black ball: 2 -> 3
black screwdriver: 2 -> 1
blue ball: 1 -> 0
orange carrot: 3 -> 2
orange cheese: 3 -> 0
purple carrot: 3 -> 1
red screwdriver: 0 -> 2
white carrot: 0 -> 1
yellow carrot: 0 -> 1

────────────────────────────────────────

What this task involves —
Copy out each line of the data that has the word "carrot" in it.

Exercise output —
orange carrot: 3 -> 2
purple carrot: 3 -> 1
white carrot: 0 -> 1
yellow carrot: 0 -> 1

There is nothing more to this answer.